▸ **Do this**
Pull out each line of the records below that contains the string "kern", matching case exactly.

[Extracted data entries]
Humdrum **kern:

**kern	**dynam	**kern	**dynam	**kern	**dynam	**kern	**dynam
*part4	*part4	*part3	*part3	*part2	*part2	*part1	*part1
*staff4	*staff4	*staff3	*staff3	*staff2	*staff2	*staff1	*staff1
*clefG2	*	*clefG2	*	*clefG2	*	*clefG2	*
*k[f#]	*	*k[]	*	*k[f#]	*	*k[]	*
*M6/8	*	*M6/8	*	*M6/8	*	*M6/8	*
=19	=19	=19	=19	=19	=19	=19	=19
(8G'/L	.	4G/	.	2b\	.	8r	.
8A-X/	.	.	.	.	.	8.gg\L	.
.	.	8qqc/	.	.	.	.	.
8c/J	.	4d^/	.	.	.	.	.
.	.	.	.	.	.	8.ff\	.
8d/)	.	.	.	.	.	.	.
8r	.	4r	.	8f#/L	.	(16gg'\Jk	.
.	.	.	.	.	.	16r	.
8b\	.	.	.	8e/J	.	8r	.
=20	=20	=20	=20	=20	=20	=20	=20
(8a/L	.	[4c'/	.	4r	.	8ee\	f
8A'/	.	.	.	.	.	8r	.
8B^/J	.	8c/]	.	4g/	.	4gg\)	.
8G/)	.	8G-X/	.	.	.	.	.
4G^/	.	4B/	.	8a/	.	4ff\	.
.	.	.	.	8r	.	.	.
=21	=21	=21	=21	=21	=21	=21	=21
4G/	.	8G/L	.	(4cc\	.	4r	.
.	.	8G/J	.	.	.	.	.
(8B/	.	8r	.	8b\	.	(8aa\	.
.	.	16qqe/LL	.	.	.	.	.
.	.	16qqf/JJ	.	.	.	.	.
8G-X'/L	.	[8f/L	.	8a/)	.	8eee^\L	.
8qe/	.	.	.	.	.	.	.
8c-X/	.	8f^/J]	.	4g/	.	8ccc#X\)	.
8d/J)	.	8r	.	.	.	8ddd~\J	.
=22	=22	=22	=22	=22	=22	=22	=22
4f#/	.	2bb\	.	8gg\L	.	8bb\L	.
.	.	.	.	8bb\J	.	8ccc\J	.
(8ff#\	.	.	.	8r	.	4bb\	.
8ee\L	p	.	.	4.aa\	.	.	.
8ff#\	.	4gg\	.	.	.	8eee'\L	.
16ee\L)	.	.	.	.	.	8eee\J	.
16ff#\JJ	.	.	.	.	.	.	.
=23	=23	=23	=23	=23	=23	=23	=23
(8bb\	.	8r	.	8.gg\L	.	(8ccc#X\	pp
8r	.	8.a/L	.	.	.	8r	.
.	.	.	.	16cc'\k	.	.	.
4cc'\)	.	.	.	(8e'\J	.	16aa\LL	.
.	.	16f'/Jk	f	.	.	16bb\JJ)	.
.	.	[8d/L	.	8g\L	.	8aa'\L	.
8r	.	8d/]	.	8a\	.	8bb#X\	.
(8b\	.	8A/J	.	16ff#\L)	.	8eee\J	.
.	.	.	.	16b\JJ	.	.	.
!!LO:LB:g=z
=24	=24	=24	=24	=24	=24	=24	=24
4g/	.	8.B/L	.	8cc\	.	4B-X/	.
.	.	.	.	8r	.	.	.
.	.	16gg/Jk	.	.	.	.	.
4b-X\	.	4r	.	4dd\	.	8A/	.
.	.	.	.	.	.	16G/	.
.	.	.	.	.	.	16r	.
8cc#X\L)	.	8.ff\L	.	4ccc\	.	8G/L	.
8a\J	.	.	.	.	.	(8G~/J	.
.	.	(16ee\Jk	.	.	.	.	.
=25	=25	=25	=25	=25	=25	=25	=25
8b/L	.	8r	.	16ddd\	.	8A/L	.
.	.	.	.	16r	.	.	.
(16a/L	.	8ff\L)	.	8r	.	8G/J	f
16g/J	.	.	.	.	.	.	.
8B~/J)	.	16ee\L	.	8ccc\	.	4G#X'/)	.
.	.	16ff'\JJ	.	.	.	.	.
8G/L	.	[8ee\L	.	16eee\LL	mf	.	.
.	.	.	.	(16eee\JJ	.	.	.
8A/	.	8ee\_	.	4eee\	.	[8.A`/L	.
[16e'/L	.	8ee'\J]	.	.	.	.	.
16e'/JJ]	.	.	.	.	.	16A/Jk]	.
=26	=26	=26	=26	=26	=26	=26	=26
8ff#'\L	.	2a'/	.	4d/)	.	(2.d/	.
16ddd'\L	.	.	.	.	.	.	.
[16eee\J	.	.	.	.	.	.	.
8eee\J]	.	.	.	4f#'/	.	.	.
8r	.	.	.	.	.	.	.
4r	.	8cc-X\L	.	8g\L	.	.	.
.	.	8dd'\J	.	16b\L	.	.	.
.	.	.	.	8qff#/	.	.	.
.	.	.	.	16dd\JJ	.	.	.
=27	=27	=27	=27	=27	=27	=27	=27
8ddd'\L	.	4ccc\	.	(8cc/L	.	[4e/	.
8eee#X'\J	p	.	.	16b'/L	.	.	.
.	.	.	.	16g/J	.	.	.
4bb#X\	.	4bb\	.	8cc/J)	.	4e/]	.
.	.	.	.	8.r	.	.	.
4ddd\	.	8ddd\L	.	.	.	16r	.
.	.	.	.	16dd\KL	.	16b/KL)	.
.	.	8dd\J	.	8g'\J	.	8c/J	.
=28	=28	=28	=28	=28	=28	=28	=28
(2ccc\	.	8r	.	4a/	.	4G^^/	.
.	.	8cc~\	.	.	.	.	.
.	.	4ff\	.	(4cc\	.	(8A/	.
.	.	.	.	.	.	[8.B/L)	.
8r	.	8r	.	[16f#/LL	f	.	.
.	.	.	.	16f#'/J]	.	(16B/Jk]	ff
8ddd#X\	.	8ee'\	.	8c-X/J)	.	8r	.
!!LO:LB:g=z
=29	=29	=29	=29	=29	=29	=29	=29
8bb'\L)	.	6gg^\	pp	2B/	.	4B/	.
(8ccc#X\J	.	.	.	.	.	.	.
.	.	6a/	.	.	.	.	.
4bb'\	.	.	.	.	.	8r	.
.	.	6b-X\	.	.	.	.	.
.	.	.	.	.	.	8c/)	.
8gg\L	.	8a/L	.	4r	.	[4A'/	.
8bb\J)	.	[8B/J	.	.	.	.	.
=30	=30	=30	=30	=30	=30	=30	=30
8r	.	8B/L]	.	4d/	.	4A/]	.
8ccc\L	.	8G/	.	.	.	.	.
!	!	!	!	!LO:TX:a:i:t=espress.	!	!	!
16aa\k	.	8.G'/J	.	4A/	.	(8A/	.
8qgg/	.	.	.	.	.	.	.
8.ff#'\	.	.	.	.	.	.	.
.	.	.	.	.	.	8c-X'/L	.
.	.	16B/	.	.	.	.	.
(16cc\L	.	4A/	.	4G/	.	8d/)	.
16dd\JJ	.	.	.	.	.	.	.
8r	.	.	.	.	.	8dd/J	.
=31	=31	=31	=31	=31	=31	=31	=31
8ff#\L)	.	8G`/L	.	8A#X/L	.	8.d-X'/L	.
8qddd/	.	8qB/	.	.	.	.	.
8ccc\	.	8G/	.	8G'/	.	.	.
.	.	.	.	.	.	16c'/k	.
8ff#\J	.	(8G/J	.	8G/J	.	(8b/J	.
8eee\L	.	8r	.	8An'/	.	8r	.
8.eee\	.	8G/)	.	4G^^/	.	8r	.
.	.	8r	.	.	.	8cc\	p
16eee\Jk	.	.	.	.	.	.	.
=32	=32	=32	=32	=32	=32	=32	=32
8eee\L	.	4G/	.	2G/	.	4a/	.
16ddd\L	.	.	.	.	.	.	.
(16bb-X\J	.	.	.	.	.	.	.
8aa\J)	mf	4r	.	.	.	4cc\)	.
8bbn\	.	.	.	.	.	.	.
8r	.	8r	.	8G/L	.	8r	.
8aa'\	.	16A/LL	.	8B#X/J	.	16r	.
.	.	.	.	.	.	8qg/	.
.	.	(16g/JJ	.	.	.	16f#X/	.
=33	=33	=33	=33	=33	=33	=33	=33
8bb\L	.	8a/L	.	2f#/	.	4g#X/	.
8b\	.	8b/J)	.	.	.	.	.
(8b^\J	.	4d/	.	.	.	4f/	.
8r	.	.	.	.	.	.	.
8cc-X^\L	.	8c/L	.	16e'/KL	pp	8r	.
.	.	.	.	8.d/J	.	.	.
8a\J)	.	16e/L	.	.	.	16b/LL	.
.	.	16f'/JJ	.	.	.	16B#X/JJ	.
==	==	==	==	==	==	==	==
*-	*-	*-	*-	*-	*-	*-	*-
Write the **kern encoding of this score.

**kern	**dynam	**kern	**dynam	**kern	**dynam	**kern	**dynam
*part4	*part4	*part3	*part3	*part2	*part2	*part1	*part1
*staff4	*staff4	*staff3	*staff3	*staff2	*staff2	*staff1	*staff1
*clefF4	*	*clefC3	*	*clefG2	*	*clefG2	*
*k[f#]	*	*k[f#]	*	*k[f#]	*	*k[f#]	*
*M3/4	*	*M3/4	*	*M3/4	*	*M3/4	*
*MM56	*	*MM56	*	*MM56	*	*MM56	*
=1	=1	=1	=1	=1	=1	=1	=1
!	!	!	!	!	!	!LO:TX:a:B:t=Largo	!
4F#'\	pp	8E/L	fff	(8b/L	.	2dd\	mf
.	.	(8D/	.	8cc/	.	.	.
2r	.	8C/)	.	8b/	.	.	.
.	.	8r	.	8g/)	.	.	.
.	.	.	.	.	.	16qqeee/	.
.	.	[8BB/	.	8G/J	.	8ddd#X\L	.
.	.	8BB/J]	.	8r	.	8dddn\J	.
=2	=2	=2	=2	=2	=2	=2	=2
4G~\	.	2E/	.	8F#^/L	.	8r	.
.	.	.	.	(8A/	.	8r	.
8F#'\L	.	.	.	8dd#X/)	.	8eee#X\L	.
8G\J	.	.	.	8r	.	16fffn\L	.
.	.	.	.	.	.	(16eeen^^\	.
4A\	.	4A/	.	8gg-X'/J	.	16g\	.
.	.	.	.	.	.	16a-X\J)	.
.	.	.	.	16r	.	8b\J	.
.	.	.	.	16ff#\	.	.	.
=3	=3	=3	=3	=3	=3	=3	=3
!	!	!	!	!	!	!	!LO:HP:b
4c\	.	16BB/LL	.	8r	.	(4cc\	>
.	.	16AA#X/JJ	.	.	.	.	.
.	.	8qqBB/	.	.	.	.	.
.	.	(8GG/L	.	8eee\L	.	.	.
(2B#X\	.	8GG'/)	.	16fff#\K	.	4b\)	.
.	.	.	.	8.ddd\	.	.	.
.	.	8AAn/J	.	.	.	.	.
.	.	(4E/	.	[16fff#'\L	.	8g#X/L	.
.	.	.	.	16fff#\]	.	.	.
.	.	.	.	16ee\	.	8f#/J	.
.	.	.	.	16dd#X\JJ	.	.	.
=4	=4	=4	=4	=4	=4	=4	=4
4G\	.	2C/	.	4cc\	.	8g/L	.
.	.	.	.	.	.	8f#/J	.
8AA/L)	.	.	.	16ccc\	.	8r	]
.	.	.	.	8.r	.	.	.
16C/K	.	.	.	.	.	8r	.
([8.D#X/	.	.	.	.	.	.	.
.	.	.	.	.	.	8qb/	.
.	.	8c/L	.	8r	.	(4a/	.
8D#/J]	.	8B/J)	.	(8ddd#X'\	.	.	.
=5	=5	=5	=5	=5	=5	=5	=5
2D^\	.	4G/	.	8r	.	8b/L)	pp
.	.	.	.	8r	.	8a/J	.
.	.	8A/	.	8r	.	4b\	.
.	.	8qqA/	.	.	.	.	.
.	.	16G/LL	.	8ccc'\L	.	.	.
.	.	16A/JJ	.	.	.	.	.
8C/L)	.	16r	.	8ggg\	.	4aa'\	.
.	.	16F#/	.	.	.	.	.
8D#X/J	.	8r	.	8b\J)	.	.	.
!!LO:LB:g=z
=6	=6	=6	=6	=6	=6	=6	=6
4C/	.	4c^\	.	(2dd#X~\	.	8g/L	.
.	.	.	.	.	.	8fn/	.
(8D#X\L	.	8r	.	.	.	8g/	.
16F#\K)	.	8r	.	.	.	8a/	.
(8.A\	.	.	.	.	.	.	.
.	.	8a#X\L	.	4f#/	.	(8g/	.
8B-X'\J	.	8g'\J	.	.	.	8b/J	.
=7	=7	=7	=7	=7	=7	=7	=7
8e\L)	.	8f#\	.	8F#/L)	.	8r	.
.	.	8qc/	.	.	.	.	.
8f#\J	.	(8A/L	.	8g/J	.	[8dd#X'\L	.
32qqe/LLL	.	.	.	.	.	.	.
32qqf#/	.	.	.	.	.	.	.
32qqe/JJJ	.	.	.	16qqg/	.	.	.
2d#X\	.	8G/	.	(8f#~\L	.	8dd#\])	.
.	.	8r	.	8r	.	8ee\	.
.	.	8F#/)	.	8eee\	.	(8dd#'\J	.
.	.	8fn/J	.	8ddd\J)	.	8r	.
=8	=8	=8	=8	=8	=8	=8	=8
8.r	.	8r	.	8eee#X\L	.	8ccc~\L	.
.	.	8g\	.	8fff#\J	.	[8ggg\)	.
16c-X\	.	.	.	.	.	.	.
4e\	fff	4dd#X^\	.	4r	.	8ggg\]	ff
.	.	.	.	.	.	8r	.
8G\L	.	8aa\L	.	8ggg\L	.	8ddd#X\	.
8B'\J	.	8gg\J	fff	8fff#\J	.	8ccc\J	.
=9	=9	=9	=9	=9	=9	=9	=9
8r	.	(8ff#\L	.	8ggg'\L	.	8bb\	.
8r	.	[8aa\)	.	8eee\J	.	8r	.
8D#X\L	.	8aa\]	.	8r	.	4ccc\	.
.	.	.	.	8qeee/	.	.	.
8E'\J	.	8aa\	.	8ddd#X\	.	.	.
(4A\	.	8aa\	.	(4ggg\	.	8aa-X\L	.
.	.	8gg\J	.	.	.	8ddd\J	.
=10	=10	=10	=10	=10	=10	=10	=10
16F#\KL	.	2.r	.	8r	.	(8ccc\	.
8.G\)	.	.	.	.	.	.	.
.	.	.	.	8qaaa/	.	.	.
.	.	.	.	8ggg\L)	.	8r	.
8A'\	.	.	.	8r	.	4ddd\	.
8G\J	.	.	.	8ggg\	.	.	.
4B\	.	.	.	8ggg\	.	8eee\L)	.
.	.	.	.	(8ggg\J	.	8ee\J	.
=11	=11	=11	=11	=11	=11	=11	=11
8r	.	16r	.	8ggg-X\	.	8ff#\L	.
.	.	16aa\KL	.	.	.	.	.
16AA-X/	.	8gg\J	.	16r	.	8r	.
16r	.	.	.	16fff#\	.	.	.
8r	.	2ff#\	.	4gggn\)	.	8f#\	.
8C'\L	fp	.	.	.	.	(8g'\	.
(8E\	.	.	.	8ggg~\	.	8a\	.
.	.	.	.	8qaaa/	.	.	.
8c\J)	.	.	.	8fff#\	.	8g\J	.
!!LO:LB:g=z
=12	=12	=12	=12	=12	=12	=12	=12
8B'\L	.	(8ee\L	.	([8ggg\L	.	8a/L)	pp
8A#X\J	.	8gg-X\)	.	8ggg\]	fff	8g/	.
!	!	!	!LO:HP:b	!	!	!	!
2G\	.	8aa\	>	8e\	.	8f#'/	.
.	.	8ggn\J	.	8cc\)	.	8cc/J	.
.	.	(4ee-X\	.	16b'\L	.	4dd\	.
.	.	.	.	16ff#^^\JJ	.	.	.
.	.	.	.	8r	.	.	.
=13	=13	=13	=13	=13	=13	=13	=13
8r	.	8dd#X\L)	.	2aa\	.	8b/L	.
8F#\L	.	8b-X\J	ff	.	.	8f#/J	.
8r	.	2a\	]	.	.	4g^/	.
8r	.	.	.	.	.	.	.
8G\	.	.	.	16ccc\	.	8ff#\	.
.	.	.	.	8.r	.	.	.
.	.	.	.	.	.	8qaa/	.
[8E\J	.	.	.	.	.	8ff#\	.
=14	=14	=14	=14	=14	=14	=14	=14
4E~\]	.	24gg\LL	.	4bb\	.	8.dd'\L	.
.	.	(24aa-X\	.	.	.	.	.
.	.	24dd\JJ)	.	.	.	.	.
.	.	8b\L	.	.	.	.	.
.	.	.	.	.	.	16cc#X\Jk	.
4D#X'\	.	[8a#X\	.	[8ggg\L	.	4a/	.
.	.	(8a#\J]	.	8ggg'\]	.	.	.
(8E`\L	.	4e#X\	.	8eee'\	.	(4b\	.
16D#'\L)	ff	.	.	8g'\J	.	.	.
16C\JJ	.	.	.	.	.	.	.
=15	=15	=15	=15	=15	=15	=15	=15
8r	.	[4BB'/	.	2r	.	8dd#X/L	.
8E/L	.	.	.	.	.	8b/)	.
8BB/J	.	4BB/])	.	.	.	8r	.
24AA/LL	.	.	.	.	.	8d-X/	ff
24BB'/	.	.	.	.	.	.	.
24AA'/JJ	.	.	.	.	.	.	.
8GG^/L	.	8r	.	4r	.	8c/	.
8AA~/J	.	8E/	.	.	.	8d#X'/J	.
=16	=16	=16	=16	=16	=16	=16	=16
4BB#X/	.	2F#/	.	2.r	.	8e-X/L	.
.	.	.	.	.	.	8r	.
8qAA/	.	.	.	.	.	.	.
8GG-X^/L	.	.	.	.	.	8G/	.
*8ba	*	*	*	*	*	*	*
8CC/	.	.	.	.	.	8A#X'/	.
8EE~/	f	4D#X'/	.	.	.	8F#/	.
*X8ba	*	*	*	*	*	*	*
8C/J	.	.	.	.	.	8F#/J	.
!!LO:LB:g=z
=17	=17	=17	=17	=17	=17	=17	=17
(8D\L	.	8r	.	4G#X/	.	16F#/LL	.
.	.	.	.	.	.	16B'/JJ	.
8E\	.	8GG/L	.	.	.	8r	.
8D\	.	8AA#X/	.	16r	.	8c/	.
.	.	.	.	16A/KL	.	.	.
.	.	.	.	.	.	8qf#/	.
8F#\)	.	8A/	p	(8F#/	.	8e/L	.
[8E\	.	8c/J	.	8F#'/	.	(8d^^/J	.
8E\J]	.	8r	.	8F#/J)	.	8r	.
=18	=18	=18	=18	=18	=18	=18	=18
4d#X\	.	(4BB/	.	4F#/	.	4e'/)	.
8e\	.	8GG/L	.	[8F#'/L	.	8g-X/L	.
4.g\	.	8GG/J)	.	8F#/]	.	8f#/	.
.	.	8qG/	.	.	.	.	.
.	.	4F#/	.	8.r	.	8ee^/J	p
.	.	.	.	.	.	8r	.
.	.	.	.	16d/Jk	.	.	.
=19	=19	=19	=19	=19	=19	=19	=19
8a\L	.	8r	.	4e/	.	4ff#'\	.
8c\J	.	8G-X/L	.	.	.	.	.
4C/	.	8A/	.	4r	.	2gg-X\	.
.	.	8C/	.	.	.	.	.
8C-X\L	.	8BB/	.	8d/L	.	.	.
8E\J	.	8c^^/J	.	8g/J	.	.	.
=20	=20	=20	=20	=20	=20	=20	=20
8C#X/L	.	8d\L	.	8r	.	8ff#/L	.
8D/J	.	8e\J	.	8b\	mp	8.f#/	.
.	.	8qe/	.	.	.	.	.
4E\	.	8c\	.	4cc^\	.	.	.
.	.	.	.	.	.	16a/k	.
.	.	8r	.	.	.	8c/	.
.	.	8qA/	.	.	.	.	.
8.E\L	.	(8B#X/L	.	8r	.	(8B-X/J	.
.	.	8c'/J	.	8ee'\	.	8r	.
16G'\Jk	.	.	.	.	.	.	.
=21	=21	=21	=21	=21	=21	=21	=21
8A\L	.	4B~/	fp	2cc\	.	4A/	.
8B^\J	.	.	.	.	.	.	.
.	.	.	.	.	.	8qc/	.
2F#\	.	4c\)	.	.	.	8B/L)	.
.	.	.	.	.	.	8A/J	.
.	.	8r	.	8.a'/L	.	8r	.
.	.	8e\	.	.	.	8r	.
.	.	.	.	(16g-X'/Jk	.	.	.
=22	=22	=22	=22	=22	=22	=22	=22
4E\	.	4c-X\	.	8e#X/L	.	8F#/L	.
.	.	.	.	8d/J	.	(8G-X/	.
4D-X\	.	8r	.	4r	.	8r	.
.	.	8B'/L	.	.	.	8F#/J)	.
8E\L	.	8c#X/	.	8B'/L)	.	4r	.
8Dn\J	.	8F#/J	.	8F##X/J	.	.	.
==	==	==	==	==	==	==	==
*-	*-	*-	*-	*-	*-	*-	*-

▸ **Finished exercise**
Humdrum **kern:
**kern	**dynam	**kern	**dynam	**kern	**dynam	**kern	**dynam
Write the **kern encoding of this score.
**kern	**dynam	**kern	**dynam	**kern	**dynam	**kern	**dynam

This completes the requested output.